### What the task asks
Everything in the records is to be written out exactly, except the pictures.

### Exercise materials
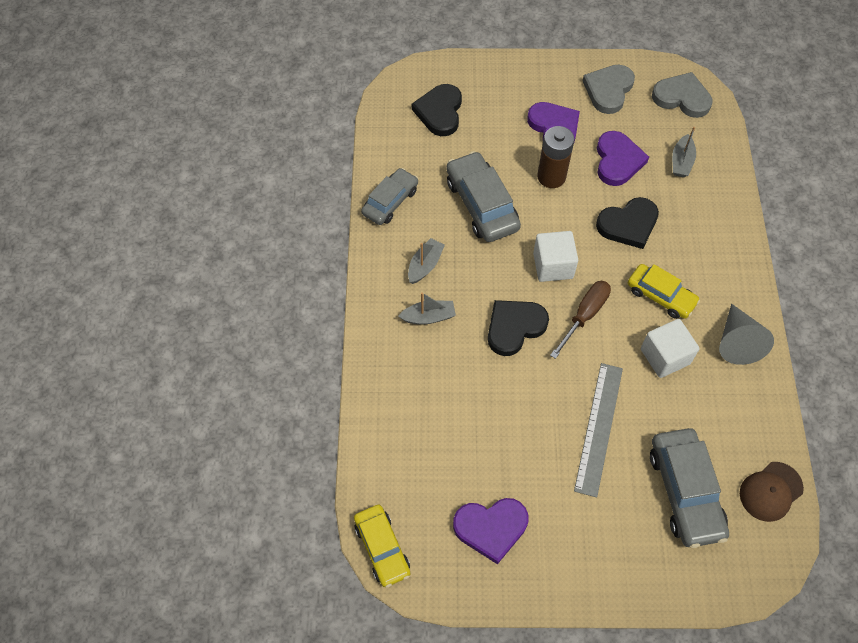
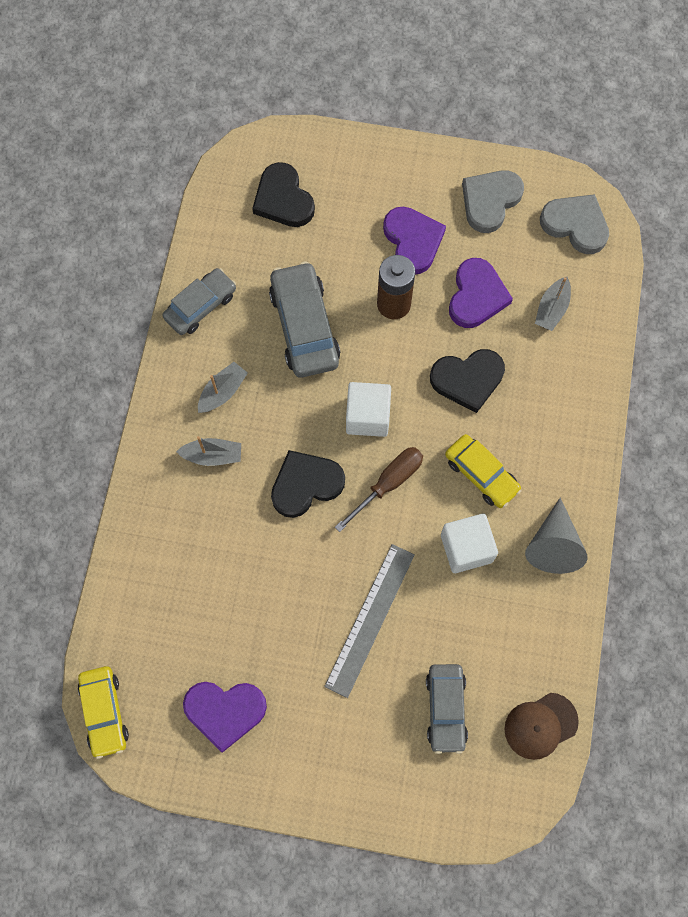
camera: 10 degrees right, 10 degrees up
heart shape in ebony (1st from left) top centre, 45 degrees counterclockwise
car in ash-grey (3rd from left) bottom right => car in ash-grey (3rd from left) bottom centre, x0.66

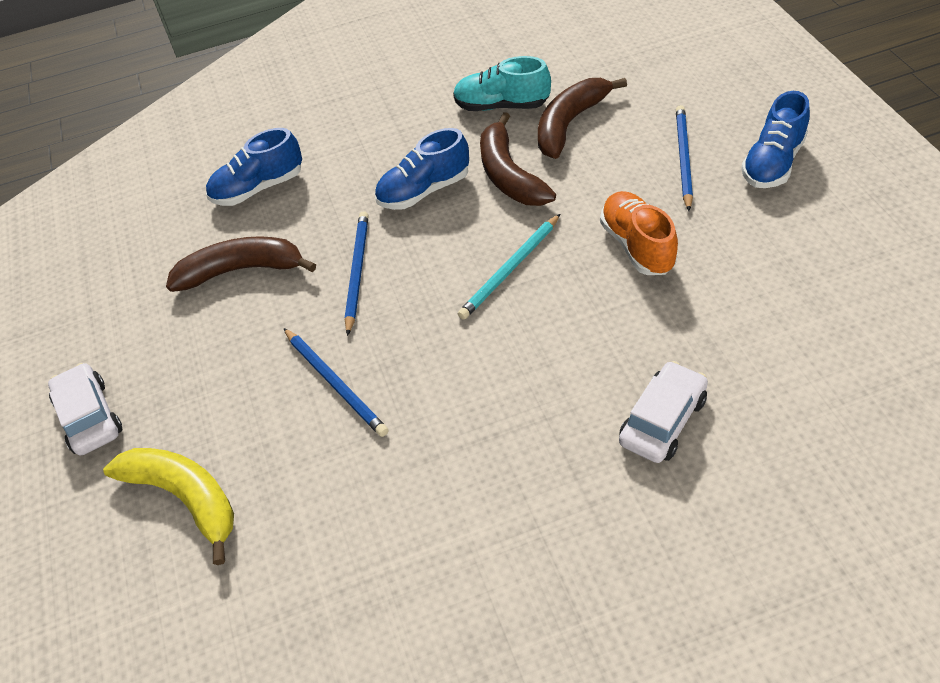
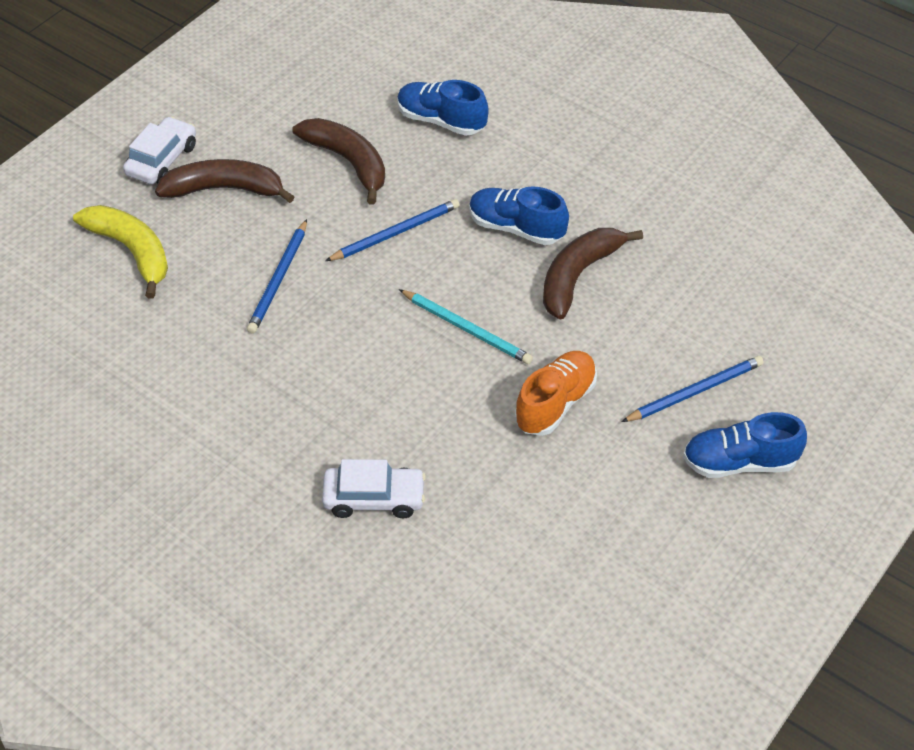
camera: 50 degrees right, 0 degrees up
banana fruit in yellow bottom left => banana fruit in yellow middle left, 45 degrees counterclockwise
banana fruit in russet (3rd from left in the first image) top centre => banana fruit in russet (1st from left) top left, move
wooden pencil in teal centre, 150 degrees counterclockwise
lace-up shoe in teal top centre => nothing

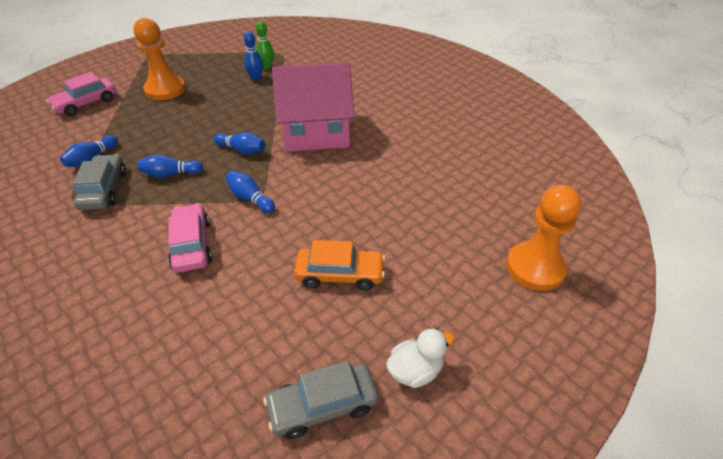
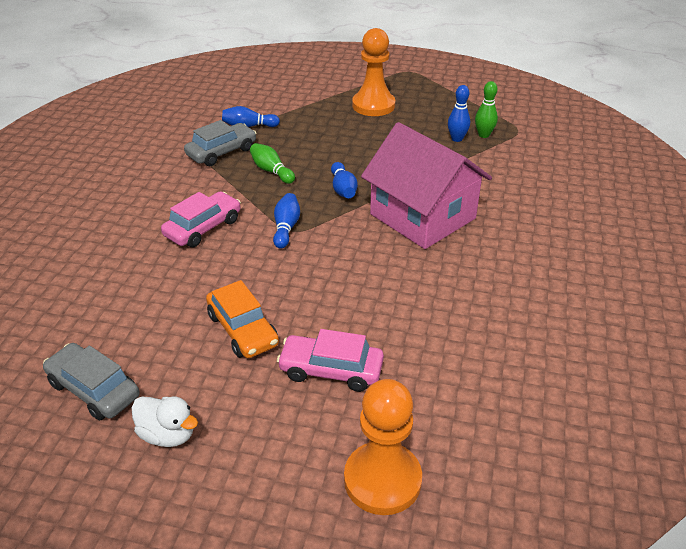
camera: 55 degrees right, 5 degrees down
bowling pin in royal blue (2nd from left) middle left => bowling pin in leaf-green (1st from left) top centre
car in pink (1st from left in the first image) top left => car in pink (2nd from left) centre, move

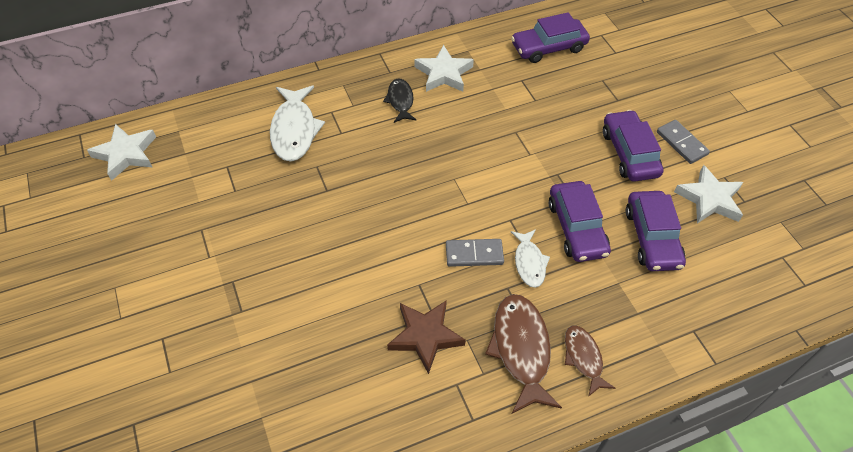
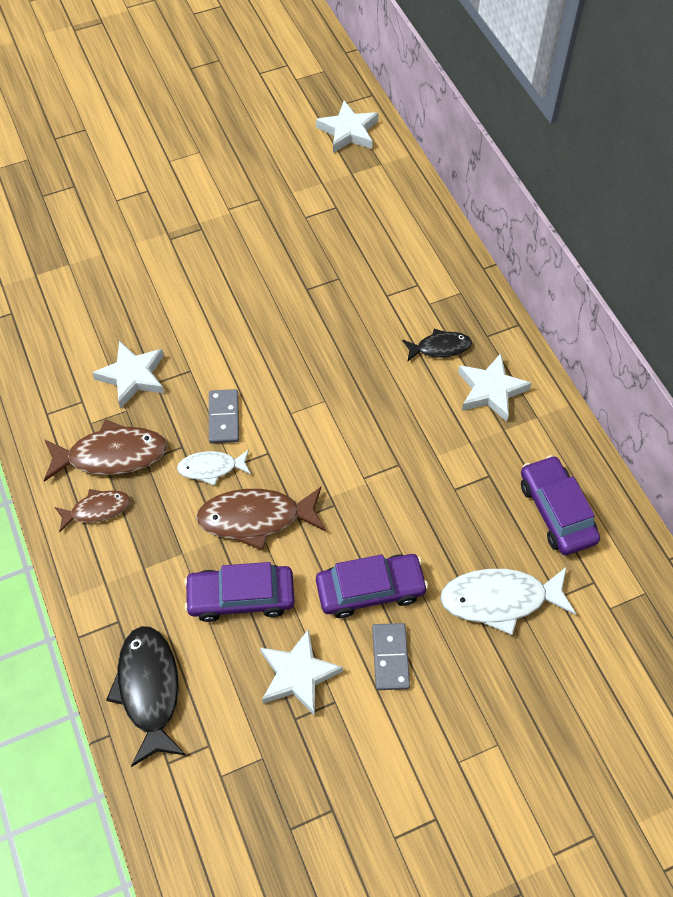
camera: 90 degrees right, 5 degrees up
five-pointed star in russet bottom centre => five-pointed star in pure white (1st from left) middle left
nothing => fish in ebony (1st from left) bottom left
car in purple (2nd from left) middle right => fish in russet (3rd from left) centre
domino piece in ash-grey (2nd from left) top right => domino piece in ash-grey (2nd from left) bottom centre, 60 degrees counterclockwise
fish in pure white (1st from left in the first image) top centre => fish in pure white (2nd from left) bottom right, move

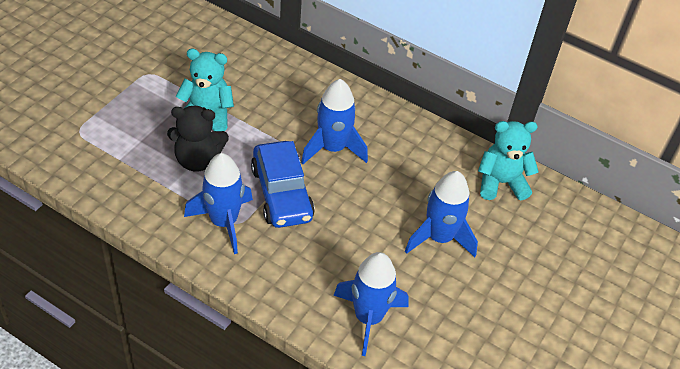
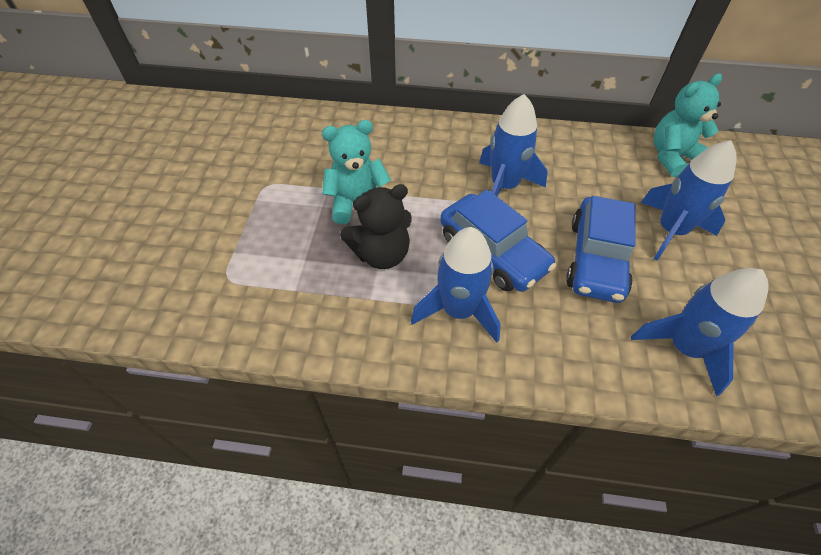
camera: 20 degrees left, 5 degrees up
nothing => car in royal blue (2nd from left) middle right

### Result of the exercise
camera: 10 degrees right, 10 degrees up
heart shape in ebony (1st from left) top centre, 45 degrees counterclockwise
car in ash-grey (3rd from left) bottom right => car in ash-grey (3rd from left) bottom centre, x0.66

camera: 50 degrees right, 0 degrees up
banana fruit in yellow bottom left => banana fruit in yellow middle left, 45 degrees counterclockwise
banana fruit in russet (3rd from left in the first image) top centre => banana fruit in russet (1st from left) top left, move
wooden pencil in teal centre, 150 degrees counterclockwise
lace-up shoe in teal top centre => nothing

camera: 55 degrees right, 5 degrees down
bowling pin in royal blue (2nd from left) middle left => bowling pin in leaf-green (1st from left) top centre
car in pink (1st from left in the first image) top left => car in pink (2nd from left) centre, move

camera: 90 degrees right, 5 degrees up
five-pointed star in russet bottom centre => five-pointed star in pure white (1st from left) middle left
nothing => fish in ebony (1st from left) bottom left
car in purple (2nd from left) middle right => fish in russet (3rd from left) centre
domino piece in ash-grey (2nd from left) top right => domino piece in ash-grey (2nd from left) bottom centre, 60 degrees counterclockwise
fish in pure white (1st from left in the first image) top centre => fish in pure white (2nd from left) bottom right, move

camera: 20 degrees left, 5 degrees up
nothing => car in royal blue (2nd from left) middle right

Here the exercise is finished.